===== RECORDS

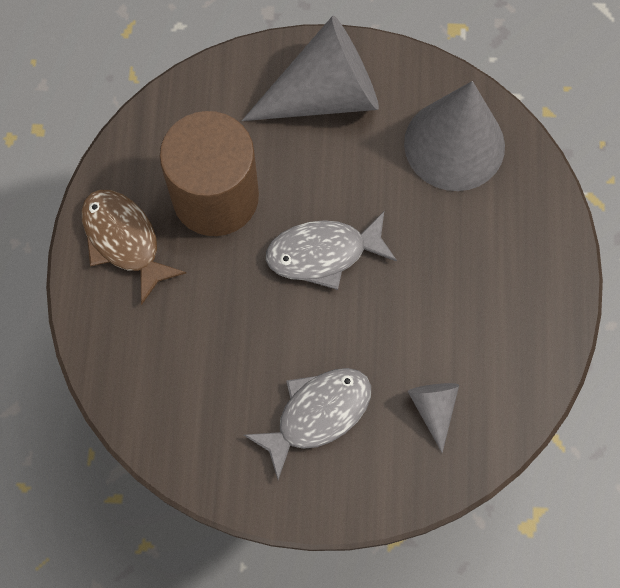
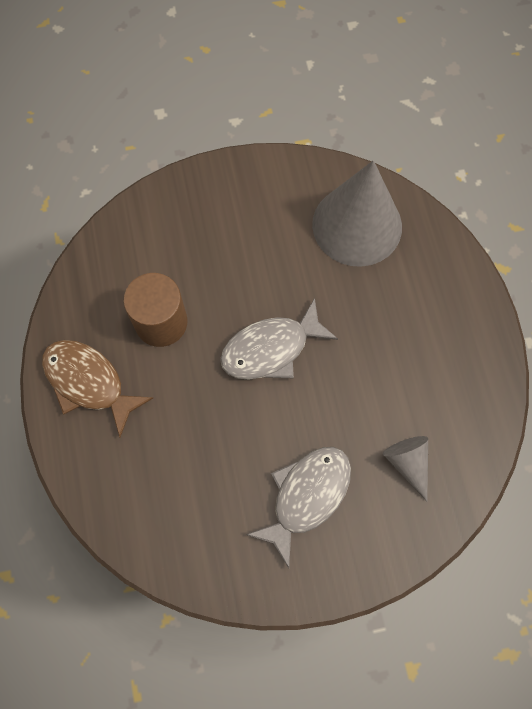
camera: 15 degrees left, 0 degrees up
(215, 197) = (161, 322): brown cylinder -> brown cylinder, size x0.66
(325, 95) = (233, 209): grey cone -> none

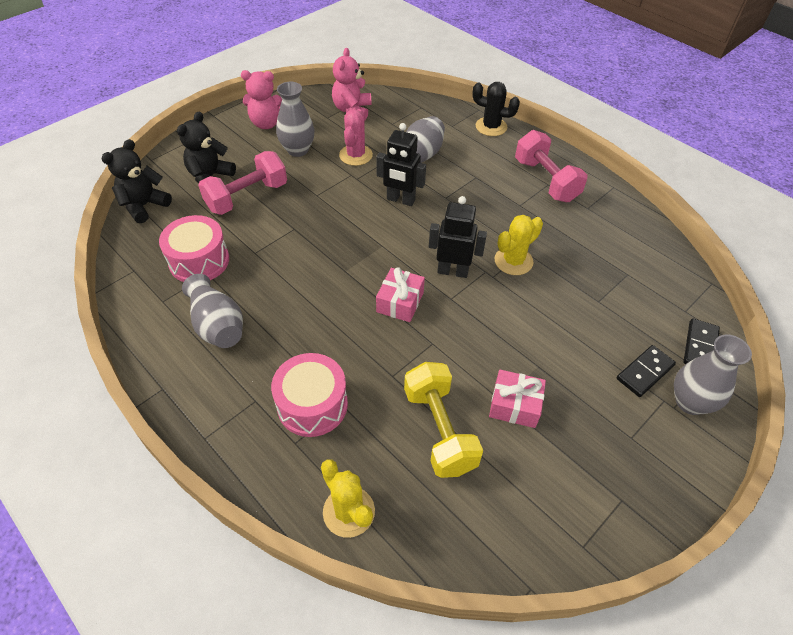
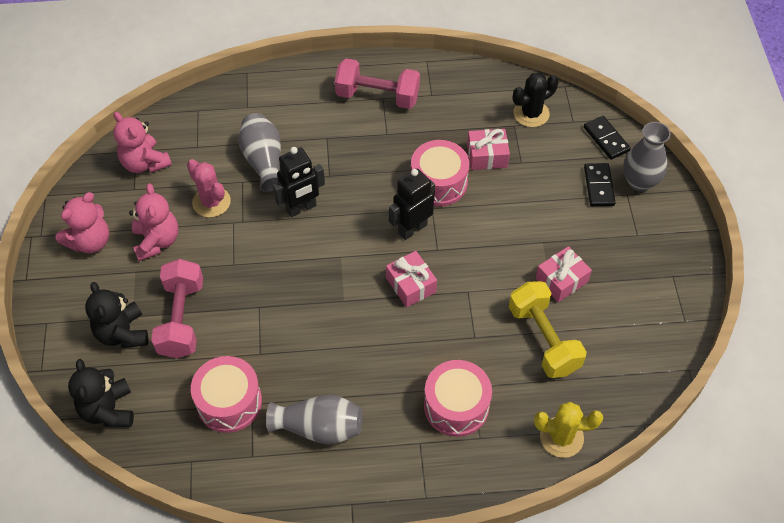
camera: 50 degrees left, 5 degrees up
(298, 150) = (157, 241): grey vase -> pink teddy bear
(439, 430) = (543, 339): yellow dumbbell -> yellow dumbbell turned 45 degrees clockwise
(491, 127) = (278, 81): black cactus -> black cactus (531, 113)
(513, 261) = (438, 183): yellow cactus -> pink drum
(575, 275) = (487, 156): none -> pink gift

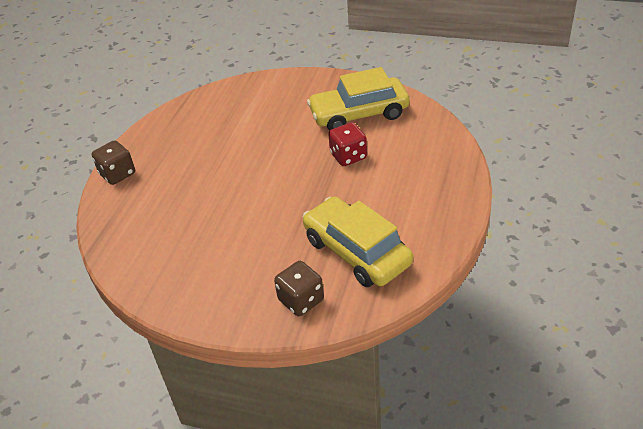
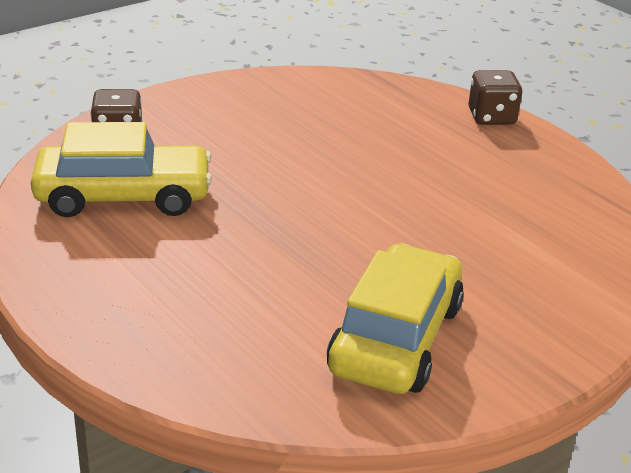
camera: 120 degrees right, 10 degrees down
(348, 156) = (302, 275): red dice -> none

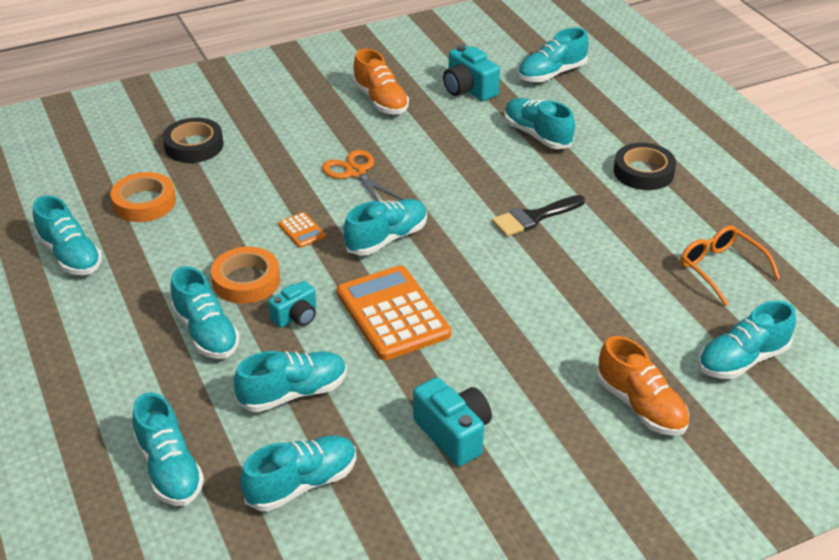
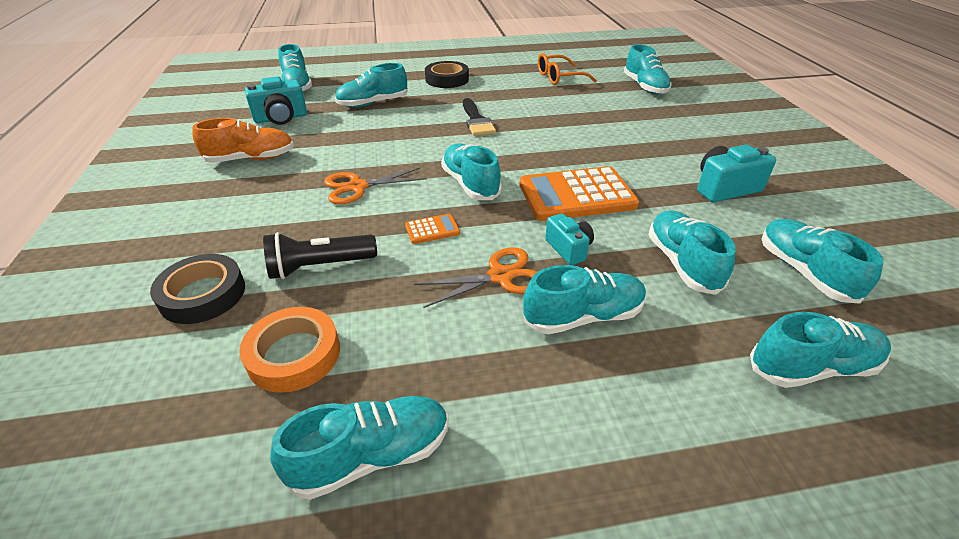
camera: 75 degrees left, 0 degrees up
(236, 186) = (319, 267): none -> black flashlight
(246, 281) = (500, 276): orange tape -> orange scissors
(640, 406) = (687, 120): orange shoe -> none

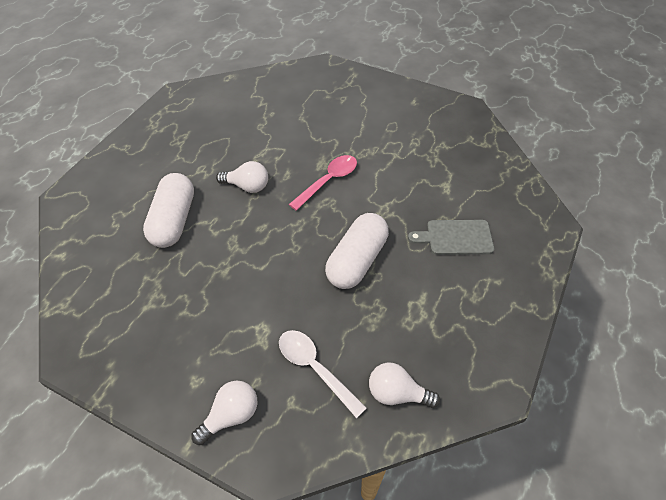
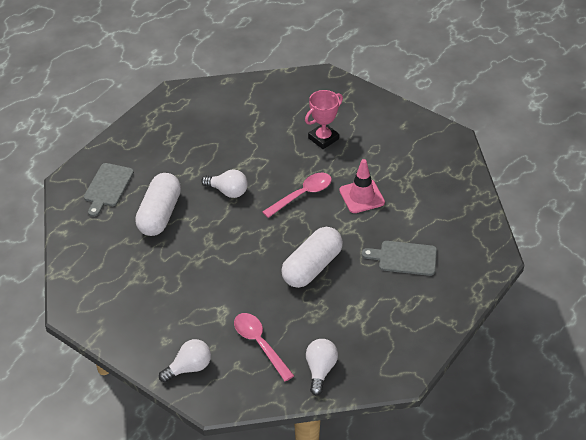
camera: 10 degrees right, 5 degrees down
(112, 197) = (108, 187): none -> grey cutting board
(315, 369) = (260, 344): white spoon -> pink spoon
(338, 122) = (323, 138): none -> pink trophy
(391, 176) = (361, 196): none -> pink traffic cone
(397, 394) = (320, 370): white light bulb -> white light bulb turned 75 degrees clockwise

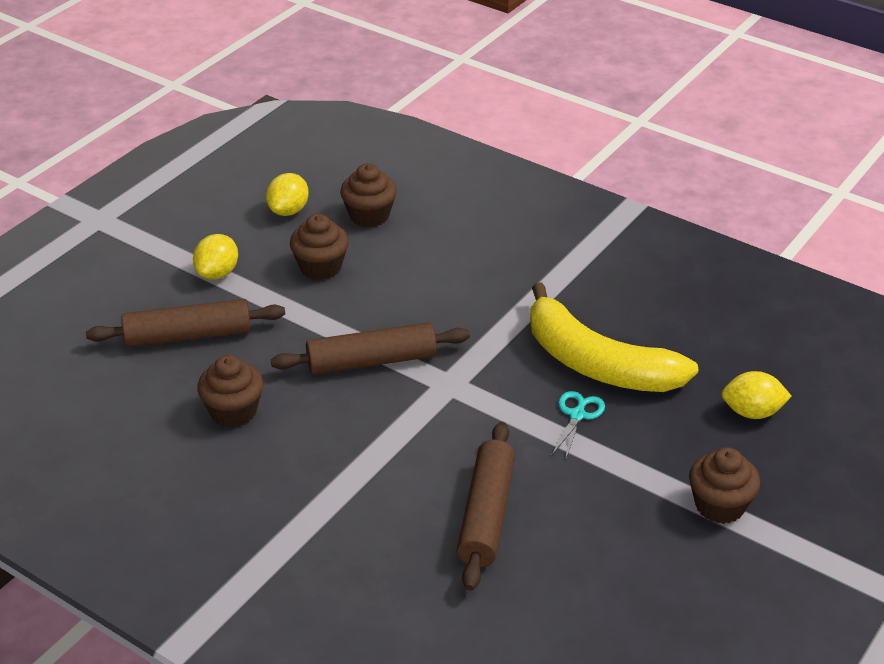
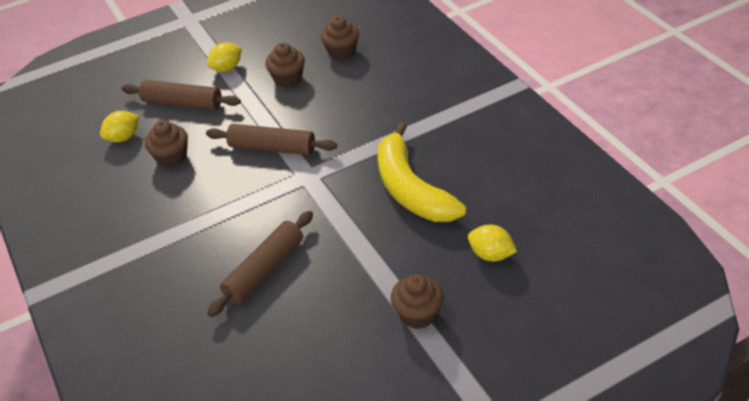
camera: 30 degrees right, 5 degrees up
(288, 211) = (296, 38): yellow lemon -> yellow lemon (123, 137)
(577, 415) = (371, 221): turquoise scissors -> none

==========

→ **TO-DO ITEM**
Copy the lines of the entries above that mention "grey".

→ **ANSWER SPACE**
(325, 95) = (233, 209): grey cone -> none
(298, 150) = (157, 241): grey vase -> pink teddy bear
(112, 197) = (108, 187): none -> grey cutting board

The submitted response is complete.